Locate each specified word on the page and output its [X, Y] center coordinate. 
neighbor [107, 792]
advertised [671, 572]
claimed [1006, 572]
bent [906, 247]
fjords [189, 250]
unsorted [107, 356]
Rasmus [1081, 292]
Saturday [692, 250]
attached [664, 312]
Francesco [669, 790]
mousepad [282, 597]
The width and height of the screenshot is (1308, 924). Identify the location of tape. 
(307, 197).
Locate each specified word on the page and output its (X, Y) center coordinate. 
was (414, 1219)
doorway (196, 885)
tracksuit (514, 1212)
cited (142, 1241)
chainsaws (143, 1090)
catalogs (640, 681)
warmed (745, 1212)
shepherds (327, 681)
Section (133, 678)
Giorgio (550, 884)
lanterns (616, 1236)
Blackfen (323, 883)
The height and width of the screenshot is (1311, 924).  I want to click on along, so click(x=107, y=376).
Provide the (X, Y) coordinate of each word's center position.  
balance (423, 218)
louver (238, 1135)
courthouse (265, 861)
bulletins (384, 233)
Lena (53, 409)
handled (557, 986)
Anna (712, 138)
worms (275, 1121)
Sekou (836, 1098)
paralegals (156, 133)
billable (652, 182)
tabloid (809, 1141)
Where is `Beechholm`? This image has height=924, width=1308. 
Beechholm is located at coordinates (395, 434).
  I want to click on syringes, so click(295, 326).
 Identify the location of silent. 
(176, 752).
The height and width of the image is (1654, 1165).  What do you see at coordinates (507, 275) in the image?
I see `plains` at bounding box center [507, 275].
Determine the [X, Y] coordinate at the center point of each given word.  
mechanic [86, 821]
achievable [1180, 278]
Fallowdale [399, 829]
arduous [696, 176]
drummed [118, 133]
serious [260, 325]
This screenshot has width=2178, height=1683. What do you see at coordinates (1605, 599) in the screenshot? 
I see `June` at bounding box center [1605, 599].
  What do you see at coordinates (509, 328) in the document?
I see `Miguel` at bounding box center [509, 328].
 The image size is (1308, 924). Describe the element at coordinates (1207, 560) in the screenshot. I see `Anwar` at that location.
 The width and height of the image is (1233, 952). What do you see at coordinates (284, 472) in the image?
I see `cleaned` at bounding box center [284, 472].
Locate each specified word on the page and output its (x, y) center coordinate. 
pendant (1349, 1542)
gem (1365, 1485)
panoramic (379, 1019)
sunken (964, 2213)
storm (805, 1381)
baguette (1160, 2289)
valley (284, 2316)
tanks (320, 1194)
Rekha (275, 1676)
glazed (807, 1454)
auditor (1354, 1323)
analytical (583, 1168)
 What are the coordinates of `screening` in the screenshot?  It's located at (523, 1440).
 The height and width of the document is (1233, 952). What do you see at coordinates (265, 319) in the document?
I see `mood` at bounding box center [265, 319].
☆ ☆ ☆ ☆ ☆ ☆ ☆
# Challenge:
Return all of the material above line by line, keeping every word, number, and mark unchanged.

# Exercise solution:
Locate each specified word on the page and output its [X, Y] center coordinate. 
neighbor [107, 792]
advertised [671, 572]
claimed [1006, 572]
bent [906, 247]
fjords [189, 250]
unsorted [107, 356]
Rasmus [1081, 292]
Saturday [692, 250]
attached [664, 312]
Francesco [669, 790]
mousepad [282, 597]
The width and height of the screenshot is (1308, 924). Identify the location of tape. 
(307, 197).
Locate each specified word on the page and output its (X, Y) center coordinate. 
was (414, 1219)
doorway (196, 885)
tracksuit (514, 1212)
cited (142, 1241)
chainsaws (143, 1090)
catalogs (640, 681)
warmed (745, 1212)
shepherds (327, 681)
Section (133, 678)
Giorgio (550, 884)
lanterns (616, 1236)
Blackfen (323, 883)
The height and width of the screenshot is (1311, 924).  I want to click on along, so click(x=107, y=376).
Provide the (X, Y) coordinate of each word's center position.  
balance (423, 218)
louver (238, 1135)
courthouse (265, 861)
bulletins (384, 233)
Lena (53, 409)
handled (557, 986)
Anna (712, 138)
worms (275, 1121)
Sekou (836, 1098)
paralegals (156, 133)
billable (652, 182)
tabloid (809, 1141)
Where is `Beechholm`? This image has height=924, width=1308. 
Beechholm is located at coordinates (395, 434).
  I want to click on syringes, so click(295, 326).
 Identify the location of silent. 
(176, 752).
The height and width of the image is (1654, 1165).  What do you see at coordinates (507, 275) in the image?
I see `plains` at bounding box center [507, 275].
Determine the [X, Y] coordinate at the center point of each given word.  
mechanic [86, 821]
achievable [1180, 278]
Fallowdale [399, 829]
arduous [696, 176]
drummed [118, 133]
serious [260, 325]
This screenshot has width=2178, height=1683. What do you see at coordinates (1605, 599) in the screenshot? 
I see `June` at bounding box center [1605, 599].
  What do you see at coordinates (509, 328) in the document?
I see `Miguel` at bounding box center [509, 328].
 The image size is (1308, 924). Describe the element at coordinates (1207, 560) in the screenshot. I see `Anwar` at that location.
 The width and height of the image is (1233, 952). What do you see at coordinates (284, 472) in the image?
I see `cleaned` at bounding box center [284, 472].
Locate each specified word on the page and output its (x, y) center coordinate. 
pendant (1349, 1542)
gem (1365, 1485)
panoramic (379, 1019)
sunken (964, 2213)
storm (805, 1381)
baguette (1160, 2289)
valley (284, 2316)
tanks (320, 1194)
Rekha (275, 1676)
glazed (807, 1454)
auditor (1354, 1323)
analytical (583, 1168)
 What are the coordinates of `screening` in the screenshot?  It's located at (523, 1440).
 The height and width of the document is (1233, 952). What do you see at coordinates (265, 319) in the document?
I see `mood` at bounding box center [265, 319].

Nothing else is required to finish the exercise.